Requirement: For the entries that follow, restate word for word the line containing "first_place: [654, 316]", the line containing "new: téléphone [rose]", and every line that lies between them.

====

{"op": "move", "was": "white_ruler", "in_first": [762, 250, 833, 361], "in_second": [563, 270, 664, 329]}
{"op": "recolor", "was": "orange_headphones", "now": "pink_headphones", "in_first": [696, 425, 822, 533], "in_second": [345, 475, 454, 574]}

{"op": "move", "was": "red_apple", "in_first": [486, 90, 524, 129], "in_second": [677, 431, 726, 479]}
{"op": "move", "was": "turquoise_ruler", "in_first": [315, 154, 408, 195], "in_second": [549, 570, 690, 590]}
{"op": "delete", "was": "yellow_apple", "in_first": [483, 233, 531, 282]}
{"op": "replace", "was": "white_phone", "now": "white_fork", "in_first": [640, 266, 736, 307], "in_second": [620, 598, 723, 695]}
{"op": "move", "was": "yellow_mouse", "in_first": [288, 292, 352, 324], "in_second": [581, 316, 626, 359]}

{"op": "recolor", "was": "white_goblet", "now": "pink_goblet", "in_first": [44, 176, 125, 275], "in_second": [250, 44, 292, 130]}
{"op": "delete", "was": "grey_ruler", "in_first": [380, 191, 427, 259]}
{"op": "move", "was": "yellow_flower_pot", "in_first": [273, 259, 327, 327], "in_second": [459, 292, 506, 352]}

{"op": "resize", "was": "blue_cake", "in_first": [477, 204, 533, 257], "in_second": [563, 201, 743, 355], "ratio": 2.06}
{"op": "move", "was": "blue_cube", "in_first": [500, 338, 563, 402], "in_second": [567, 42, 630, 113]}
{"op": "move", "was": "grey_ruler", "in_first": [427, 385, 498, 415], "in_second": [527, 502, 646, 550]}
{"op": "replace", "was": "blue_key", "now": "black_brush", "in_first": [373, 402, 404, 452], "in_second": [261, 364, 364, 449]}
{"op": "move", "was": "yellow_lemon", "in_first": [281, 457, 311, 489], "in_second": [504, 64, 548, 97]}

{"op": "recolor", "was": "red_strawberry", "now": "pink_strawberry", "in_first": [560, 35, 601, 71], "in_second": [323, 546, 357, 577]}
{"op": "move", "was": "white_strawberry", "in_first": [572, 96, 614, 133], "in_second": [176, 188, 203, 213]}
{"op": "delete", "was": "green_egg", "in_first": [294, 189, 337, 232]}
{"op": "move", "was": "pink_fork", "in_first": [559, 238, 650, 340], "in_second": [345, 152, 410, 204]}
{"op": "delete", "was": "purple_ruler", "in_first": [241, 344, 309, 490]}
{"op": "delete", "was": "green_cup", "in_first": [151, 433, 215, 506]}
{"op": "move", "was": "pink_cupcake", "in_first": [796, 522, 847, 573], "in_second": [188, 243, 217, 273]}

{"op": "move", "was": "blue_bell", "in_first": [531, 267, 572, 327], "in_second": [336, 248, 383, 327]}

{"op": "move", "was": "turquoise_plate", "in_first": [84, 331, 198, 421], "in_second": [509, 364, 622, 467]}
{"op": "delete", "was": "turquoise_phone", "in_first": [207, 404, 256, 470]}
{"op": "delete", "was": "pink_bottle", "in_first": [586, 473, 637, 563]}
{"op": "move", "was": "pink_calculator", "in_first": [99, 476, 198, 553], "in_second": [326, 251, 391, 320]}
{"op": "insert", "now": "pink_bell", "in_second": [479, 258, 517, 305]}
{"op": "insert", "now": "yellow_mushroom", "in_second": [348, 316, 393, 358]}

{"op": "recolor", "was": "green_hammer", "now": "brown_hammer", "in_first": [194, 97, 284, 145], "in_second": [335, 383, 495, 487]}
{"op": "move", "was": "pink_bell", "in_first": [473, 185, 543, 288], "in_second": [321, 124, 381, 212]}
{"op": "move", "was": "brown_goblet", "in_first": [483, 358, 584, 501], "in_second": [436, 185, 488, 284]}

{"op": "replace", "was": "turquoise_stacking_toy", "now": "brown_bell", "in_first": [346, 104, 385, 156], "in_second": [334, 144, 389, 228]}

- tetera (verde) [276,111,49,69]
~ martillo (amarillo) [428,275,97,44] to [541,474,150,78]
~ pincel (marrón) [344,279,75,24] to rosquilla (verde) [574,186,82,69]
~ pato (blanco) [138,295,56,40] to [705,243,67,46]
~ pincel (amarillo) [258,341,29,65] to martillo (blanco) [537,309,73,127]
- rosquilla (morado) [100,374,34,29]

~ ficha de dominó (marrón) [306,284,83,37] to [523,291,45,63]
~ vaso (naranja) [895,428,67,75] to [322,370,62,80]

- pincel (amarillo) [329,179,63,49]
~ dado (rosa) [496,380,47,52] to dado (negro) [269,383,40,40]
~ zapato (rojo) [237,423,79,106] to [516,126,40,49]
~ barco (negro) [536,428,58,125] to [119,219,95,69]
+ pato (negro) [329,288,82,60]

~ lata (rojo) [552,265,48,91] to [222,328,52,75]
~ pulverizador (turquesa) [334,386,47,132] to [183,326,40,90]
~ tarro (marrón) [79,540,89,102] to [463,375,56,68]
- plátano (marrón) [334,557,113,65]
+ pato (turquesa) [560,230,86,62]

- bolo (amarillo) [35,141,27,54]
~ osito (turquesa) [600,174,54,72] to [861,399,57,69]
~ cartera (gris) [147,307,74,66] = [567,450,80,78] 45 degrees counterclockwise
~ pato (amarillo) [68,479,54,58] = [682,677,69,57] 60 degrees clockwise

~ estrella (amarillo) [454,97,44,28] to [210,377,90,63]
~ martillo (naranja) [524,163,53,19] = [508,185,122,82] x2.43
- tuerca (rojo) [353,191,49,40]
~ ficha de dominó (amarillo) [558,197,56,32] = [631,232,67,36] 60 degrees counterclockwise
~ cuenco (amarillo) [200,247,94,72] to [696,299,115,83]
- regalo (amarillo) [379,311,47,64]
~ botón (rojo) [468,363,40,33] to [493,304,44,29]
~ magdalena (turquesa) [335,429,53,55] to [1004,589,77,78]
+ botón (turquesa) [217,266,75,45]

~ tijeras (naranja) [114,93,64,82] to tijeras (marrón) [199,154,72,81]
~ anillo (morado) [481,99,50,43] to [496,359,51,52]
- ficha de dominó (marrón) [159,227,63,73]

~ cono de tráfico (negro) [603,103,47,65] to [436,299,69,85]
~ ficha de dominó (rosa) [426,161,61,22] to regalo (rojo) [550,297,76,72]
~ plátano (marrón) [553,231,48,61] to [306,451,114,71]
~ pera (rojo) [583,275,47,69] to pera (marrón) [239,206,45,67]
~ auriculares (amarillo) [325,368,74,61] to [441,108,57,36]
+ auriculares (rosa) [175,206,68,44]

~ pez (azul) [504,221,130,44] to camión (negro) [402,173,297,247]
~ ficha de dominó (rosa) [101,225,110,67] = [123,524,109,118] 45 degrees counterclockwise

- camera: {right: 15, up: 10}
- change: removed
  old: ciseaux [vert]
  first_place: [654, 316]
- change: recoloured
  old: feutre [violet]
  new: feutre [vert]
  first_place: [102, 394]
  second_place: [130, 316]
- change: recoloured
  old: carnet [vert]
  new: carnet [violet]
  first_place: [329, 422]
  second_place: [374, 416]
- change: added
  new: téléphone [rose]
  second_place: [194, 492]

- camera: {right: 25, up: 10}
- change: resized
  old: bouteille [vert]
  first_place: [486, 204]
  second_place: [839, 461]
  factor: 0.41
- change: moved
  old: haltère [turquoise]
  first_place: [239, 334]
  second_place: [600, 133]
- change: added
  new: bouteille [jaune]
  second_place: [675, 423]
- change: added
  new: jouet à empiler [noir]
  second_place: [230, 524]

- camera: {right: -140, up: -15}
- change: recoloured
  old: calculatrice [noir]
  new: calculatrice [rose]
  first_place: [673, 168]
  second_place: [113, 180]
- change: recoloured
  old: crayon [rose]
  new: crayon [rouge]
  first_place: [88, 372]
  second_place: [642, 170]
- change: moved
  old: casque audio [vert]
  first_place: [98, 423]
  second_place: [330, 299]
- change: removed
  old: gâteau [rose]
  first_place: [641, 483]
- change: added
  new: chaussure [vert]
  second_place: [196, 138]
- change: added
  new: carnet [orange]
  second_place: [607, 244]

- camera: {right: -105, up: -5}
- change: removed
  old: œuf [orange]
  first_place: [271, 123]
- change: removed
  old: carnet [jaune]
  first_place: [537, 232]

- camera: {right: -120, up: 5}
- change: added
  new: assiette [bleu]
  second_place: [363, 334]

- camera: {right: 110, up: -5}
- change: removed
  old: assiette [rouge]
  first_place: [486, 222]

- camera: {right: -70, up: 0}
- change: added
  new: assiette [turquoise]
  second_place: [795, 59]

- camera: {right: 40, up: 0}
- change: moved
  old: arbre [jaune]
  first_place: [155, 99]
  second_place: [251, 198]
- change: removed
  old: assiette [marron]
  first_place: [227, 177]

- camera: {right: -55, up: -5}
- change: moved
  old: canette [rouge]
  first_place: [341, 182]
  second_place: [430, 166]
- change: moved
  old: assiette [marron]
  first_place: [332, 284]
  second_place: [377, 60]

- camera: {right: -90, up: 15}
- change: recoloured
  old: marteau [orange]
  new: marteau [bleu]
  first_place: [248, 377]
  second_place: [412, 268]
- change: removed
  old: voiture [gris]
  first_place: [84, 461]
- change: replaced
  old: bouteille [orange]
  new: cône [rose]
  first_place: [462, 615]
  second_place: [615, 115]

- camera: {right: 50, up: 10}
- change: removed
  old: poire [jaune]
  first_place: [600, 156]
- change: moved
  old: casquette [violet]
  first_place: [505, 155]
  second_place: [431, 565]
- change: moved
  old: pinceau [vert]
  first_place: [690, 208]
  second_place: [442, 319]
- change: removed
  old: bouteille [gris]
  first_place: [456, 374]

====

Response to this exercise:
  first_place: [654, 316]
- change: recoloured
  old: feutre [violet]
  new: feutre [vert]
  first_place: [102, 394]
  second_place: [130, 316]
- change: recoloured
  old: carnet [vert]
  new: carnet [violet]
  first_place: [329, 422]
  second_place: [374, 416]
- change: added
  new: téléphone [rose]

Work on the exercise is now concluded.